↓↓↓

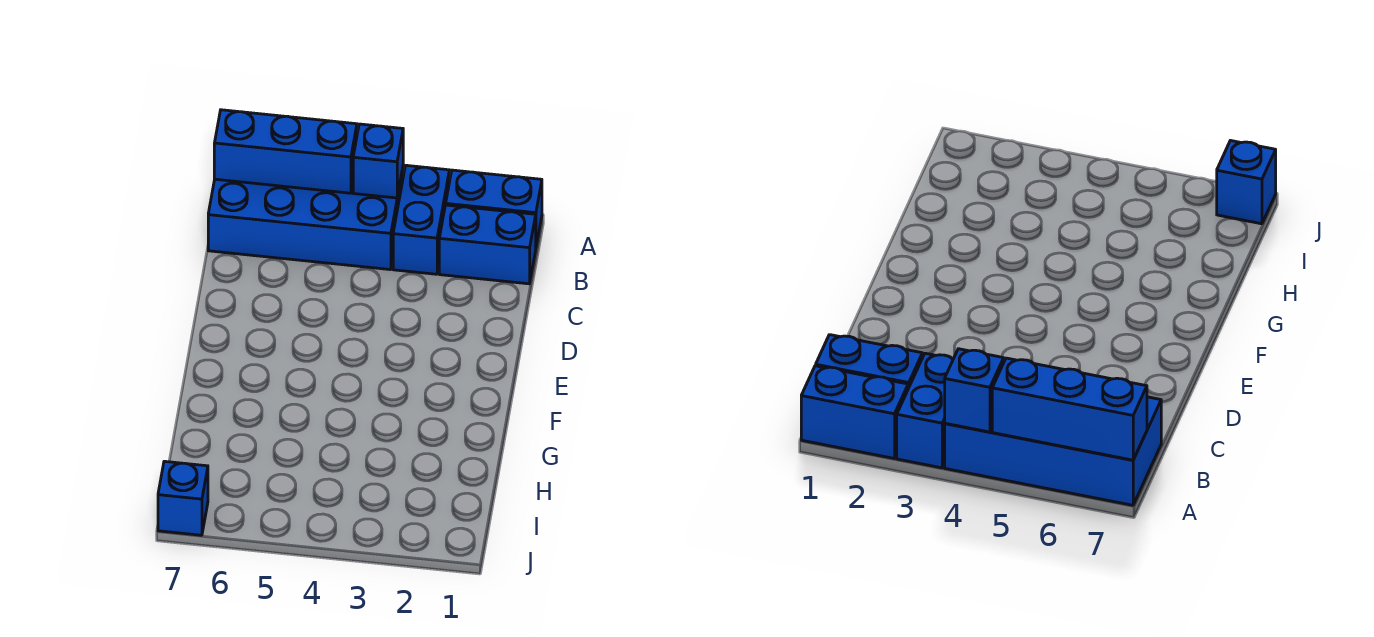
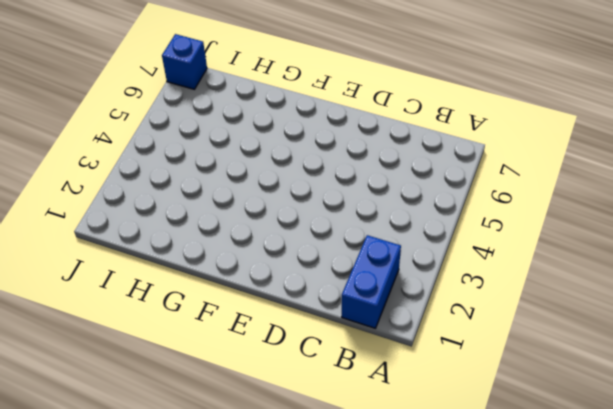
none -> blue 1x2 brick [446,170,542,246]
none -> blue 1x2 brick [393,165,449,274]

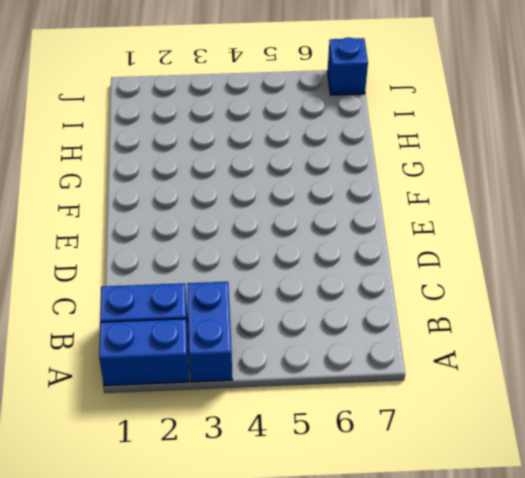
none -> blue 2x4 brick [208,169,403,270]
none -> blue 1x1 brick [353,124,403,198]

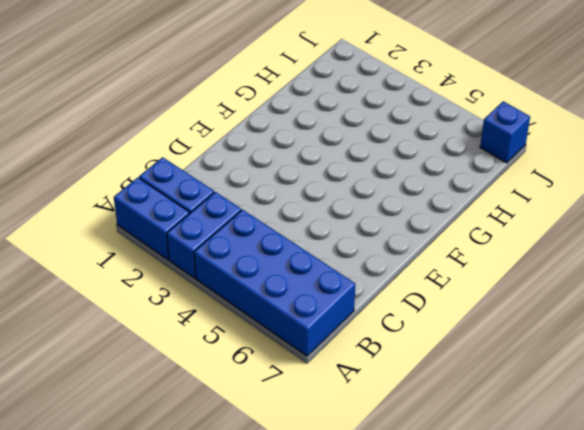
none -> blue 1x1 brick [353,124,403,198]
none -> blue 1x3 brick [214,110,357,193]

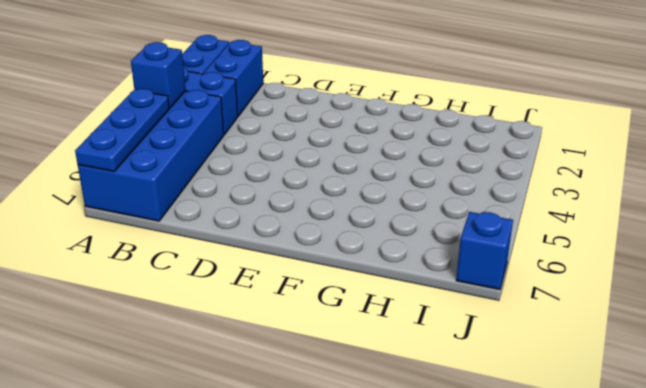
blue 1x3 plate [75,89,169,171] -> blue 1x3 brick [214,110,357,193]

↑↑↑

◆ **TASK OBJECTIVE**
Output, word for word, the full listing above, with no pictures.

◆ **FINISHED TASK**
none -> blue 1x2 brick [446,170,542,246]
none -> blue 1x2 brick [393,165,449,274]

none -> blue 2x4 brick [208,169,403,270]
none -> blue 1x1 brick [353,124,403,198]

none -> blue 1x1 brick [353,124,403,198]
none -> blue 1x3 brick [214,110,357,193]

blue 1x3 plate [75,89,169,171] -> blue 1x3 brick [214,110,357,193]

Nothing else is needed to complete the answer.